» **Task objective**
What is needed is the run of lines from the one with "brown trophy: 0 -> 2" through the close of the data, set down exactly.

╭──

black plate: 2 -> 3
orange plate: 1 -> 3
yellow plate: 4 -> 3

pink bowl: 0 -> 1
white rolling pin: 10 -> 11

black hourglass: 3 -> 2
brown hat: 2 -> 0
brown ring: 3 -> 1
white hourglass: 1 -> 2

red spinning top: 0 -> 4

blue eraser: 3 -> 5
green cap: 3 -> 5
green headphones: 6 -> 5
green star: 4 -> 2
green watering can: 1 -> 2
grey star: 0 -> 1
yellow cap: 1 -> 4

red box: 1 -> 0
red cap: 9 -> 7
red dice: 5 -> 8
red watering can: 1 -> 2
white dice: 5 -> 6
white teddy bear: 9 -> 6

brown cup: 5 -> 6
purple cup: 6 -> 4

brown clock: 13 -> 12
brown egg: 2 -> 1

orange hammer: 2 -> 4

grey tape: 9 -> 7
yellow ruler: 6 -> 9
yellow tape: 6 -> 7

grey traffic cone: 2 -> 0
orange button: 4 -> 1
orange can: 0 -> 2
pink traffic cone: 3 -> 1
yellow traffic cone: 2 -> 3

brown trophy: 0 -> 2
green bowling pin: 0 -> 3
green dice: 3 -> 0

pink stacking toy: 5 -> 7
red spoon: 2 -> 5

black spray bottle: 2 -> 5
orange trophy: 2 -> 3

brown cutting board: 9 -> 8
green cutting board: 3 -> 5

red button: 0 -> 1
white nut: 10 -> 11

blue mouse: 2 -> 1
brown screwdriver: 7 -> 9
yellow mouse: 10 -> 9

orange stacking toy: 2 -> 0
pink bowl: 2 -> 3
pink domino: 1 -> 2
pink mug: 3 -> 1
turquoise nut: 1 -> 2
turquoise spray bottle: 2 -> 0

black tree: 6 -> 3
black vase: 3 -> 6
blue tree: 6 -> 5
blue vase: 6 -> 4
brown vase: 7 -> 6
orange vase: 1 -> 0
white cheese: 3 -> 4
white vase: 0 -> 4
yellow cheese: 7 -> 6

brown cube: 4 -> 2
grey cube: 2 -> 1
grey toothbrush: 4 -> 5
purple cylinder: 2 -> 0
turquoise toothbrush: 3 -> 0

╰──

» **Task response**
brown trophy: 0 -> 2
green bowling pin: 0 -> 3
green dice: 3 -> 0

pink stacking toy: 5 -> 7
red spoon: 2 -> 5

black spray bottle: 2 -> 5
orange trophy: 2 -> 3

brown cutting board: 9 -> 8
green cutting board: 3 -> 5

red button: 0 -> 1
white nut: 10 -> 11

blue mouse: 2 -> 1
brown screwdriver: 7 -> 9
yellow mouse: 10 -> 9

orange stacking toy: 2 -> 0
pink bowl: 2 -> 3
pink domino: 1 -> 2
pink mug: 3 -> 1
turquoise nut: 1 -> 2
turquoise spray bottle: 2 -> 0

black tree: 6 -> 3
black vase: 3 -> 6
blue tree: 6 -> 5
blue vase: 6 -> 4
brown vase: 7 -> 6
orange vase: 1 -> 0
white cheese: 3 -> 4
white vase: 0 -> 4
yellow cheese: 7 -> 6

brown cube: 4 -> 2
grey cube: 2 -> 1
grey toothbrush: 4 -> 5
purple cylinder: 2 -> 0
turquoise toothbrush: 3 -> 0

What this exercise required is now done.